── GIVEN DATA

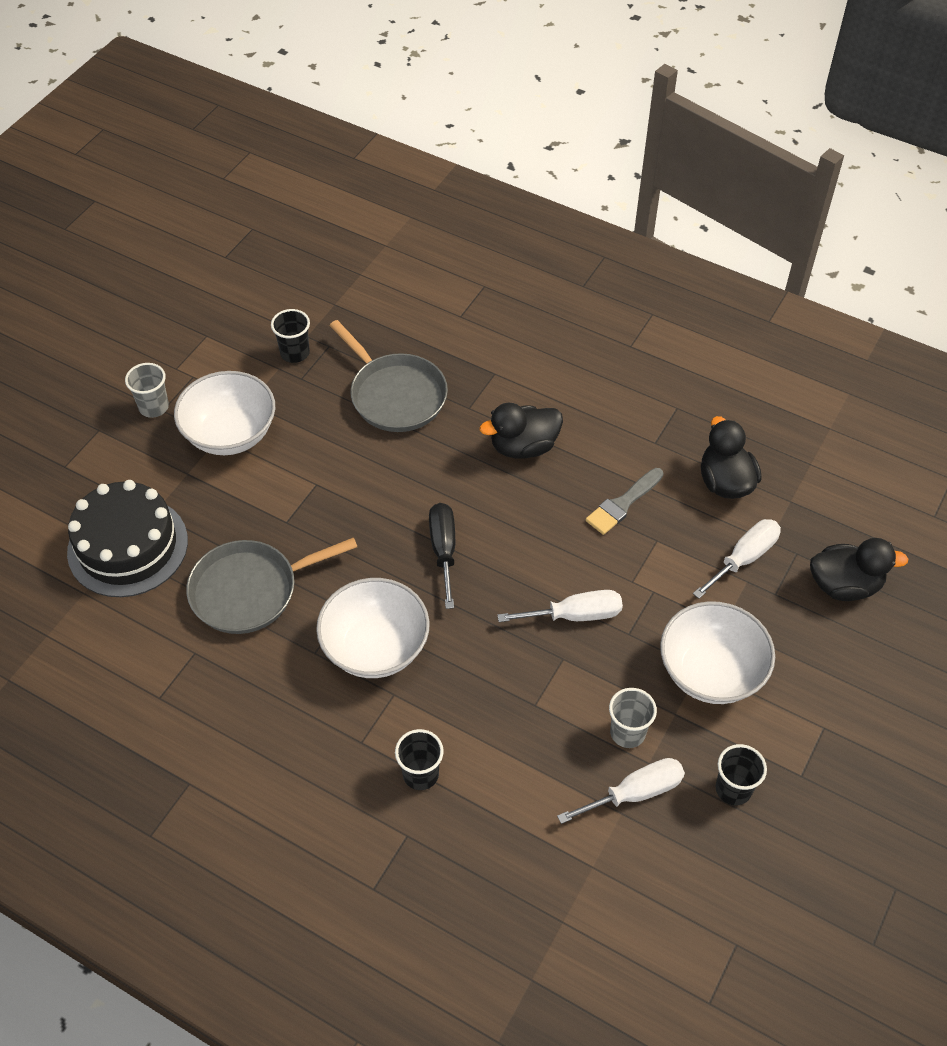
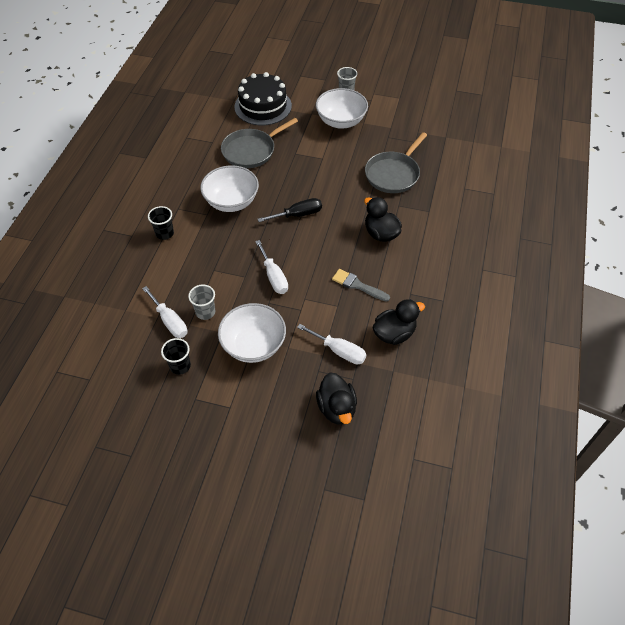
camera: 75 degrees right, 0 degrees up
(250, 590) = (251, 151): grey pan -> grey pan turned 90 degrees counterclockwise
(295, 353) = (403, 130): black cup -> none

────

-- REQUIRED WORK --
Exactly how many lines in the listing above contain the word "degrees"? Only the number should be given.

-- YOUR SOLUTION --
2